══ Records supplied ══

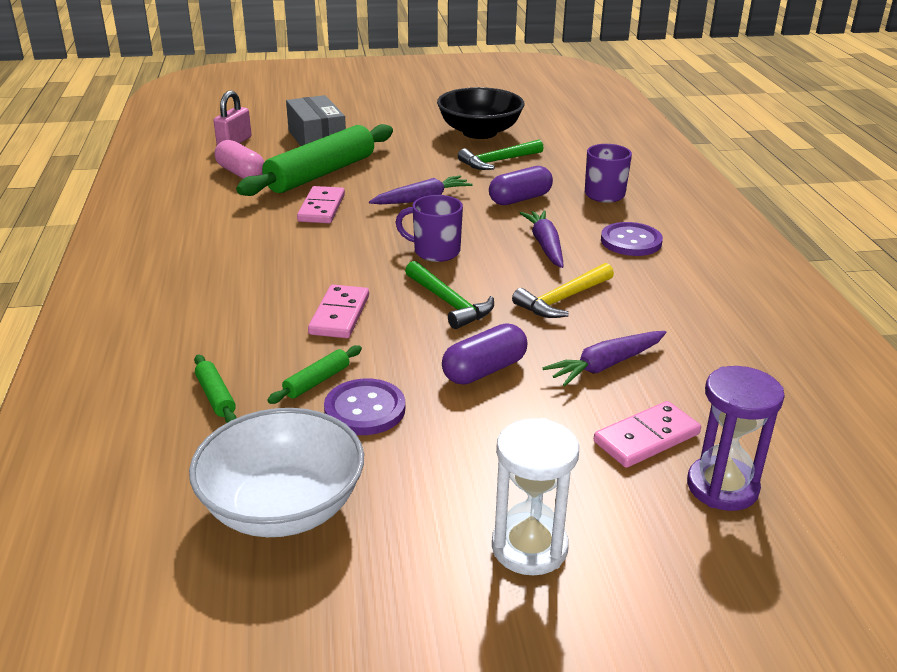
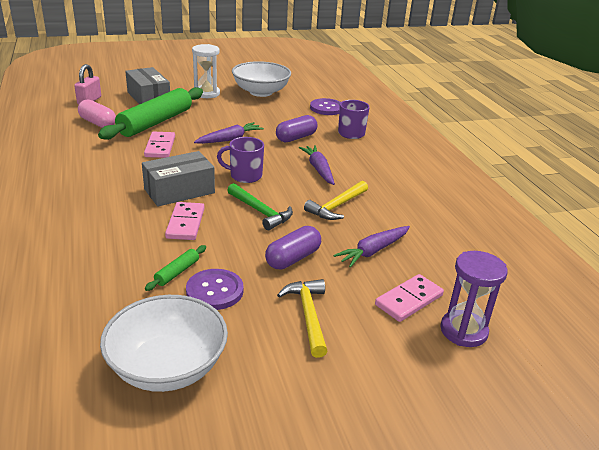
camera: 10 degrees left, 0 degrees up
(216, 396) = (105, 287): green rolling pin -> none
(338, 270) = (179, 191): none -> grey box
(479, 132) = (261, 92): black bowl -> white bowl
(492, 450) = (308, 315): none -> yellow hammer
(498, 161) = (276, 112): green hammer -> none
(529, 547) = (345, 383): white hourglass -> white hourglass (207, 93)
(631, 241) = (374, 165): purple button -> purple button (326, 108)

═══

Activity: Using the entries above, count the lines that have the string "green" in them. Answer with that number only.

Answer for this exercise: 2